任务说明 =>
把下面的数据从头到尾一字不差地照抄一遍，图片不要放进回答里。

所给数据 =>
________________________

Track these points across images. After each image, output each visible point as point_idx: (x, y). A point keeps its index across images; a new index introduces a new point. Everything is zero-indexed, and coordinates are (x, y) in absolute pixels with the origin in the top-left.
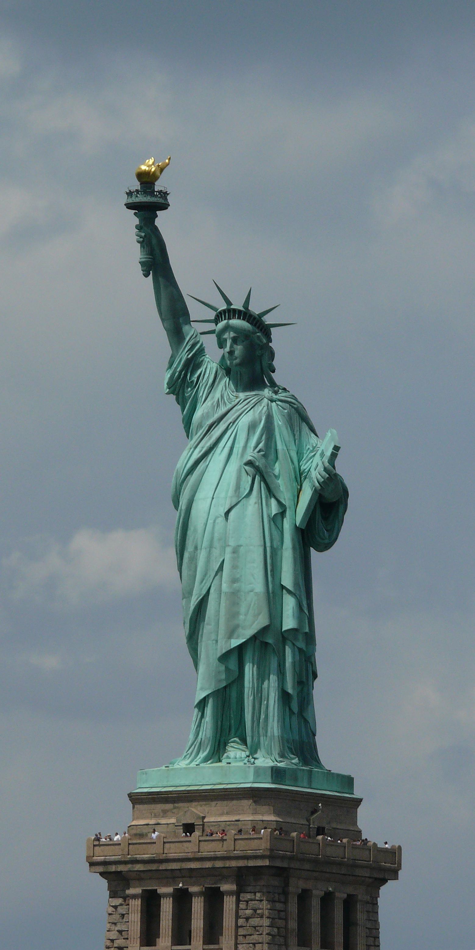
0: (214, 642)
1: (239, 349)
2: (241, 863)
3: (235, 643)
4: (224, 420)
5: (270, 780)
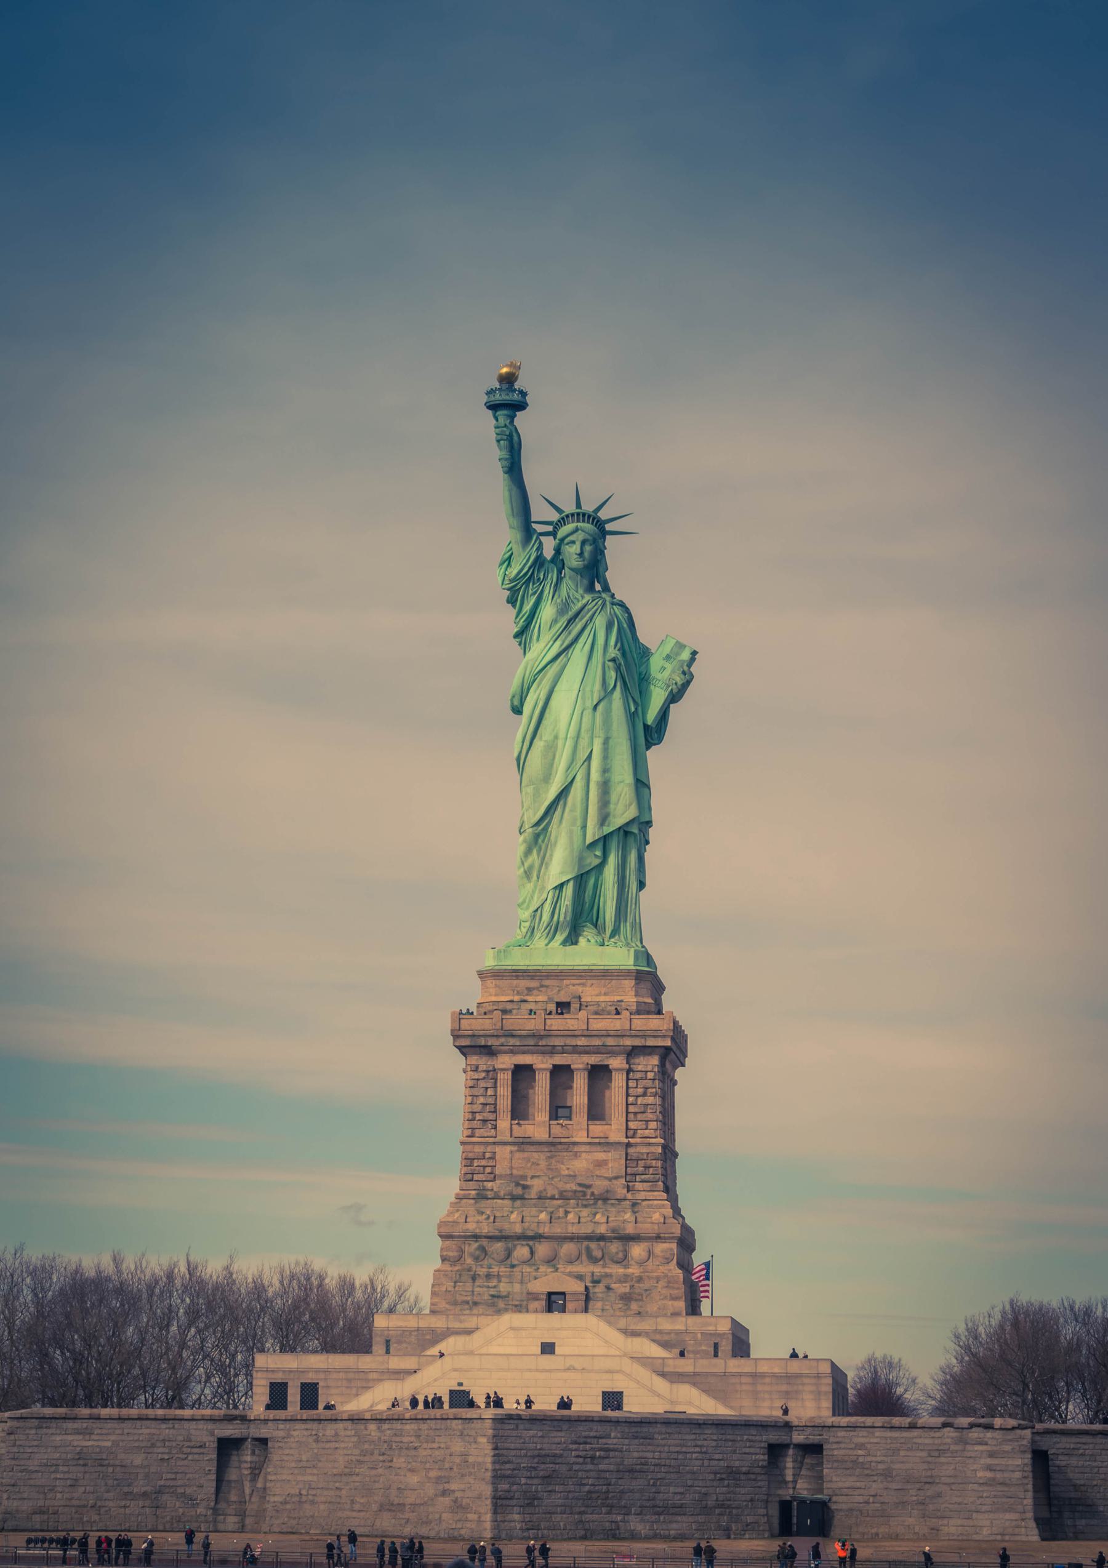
0: (579, 828)
2: (638, 1042)
3: (607, 830)
4: (580, 616)
5: (646, 965)
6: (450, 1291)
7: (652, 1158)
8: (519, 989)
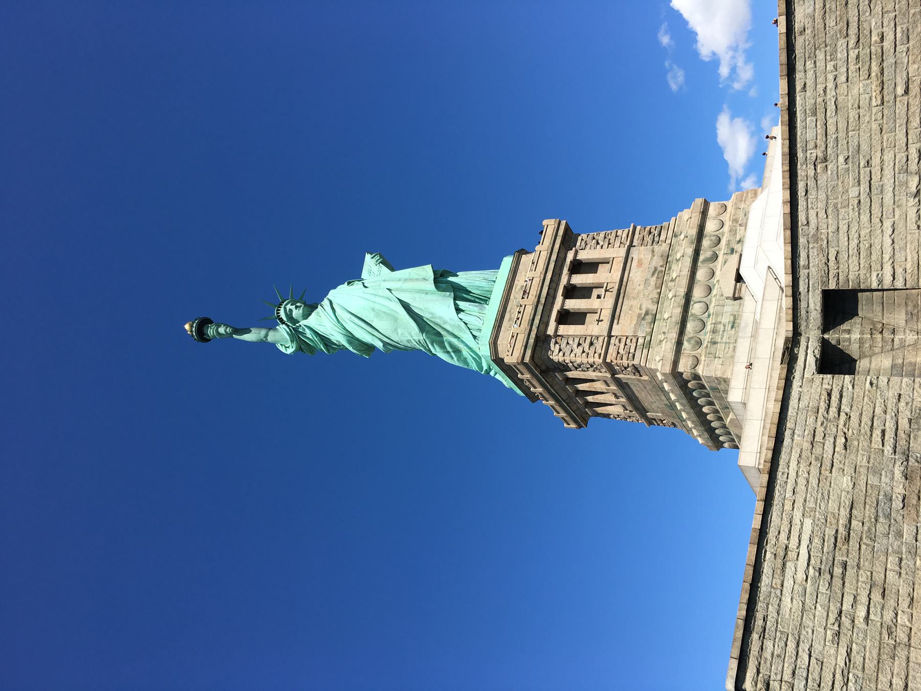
1: (298, 304)
6: (723, 362)
7: (643, 231)
8: (508, 327)
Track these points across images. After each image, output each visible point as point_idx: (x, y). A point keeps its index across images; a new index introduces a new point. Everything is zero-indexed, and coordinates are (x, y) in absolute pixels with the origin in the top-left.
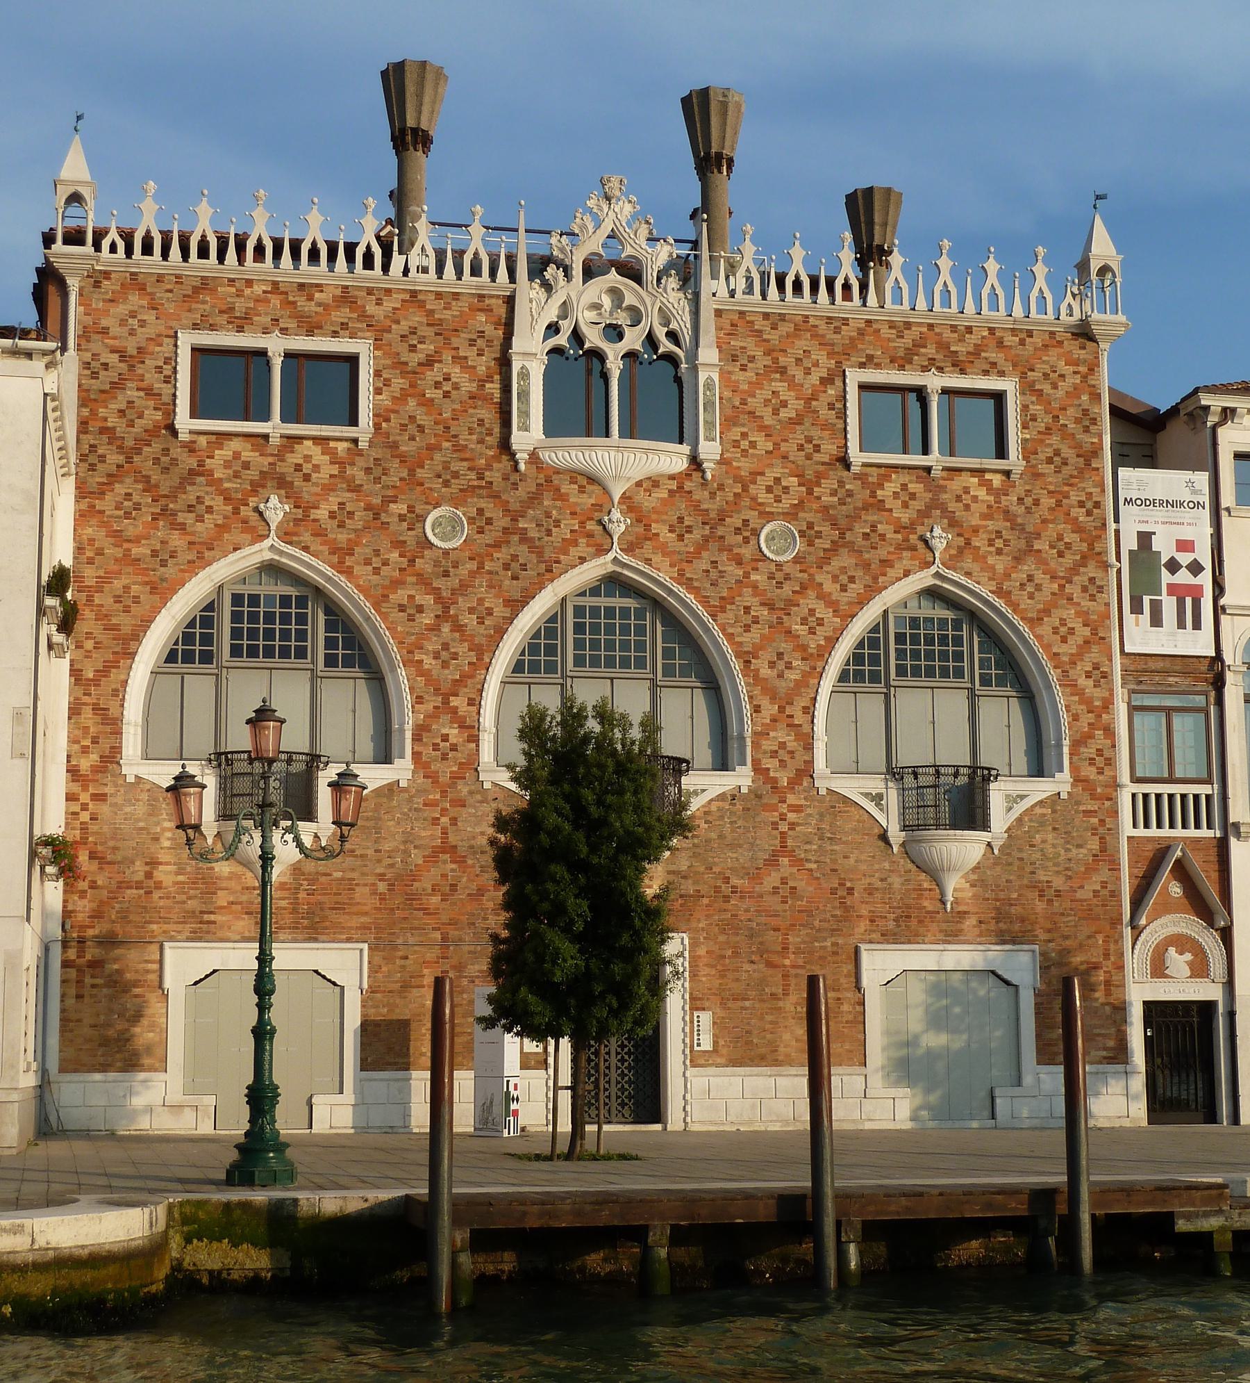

________________________

本题回答 =>
Track these points across images. After each image, output each visible point as point_idx: (x, y). A point keeps its index across images; a new index introduces a new point. Everything is zero-indexed, and coordinates are (x, y) in absolute pixels with the origin in the top-left.
0: (214, 642)
1: (239, 349)
2: (241, 863)
3: (235, 643)
4: (224, 420)
5: (270, 780)
0: (579, 828)
2: (638, 1042)
3: (607, 830)
4: (580, 616)
5: (646, 965)
6: (450, 1291)
7: (652, 1158)
8: (519, 989)
1: (298, 304)
6: (723, 362)
7: (643, 231)
8: (508, 327)
Track these points across images. After each image, output each visible point as point_idx: (x, y). A point keeps its index across images; a new index introduces a new point. Everything is zero-indexed, and coordinates are (x, y) in absolute pixels with the origin in the top-left.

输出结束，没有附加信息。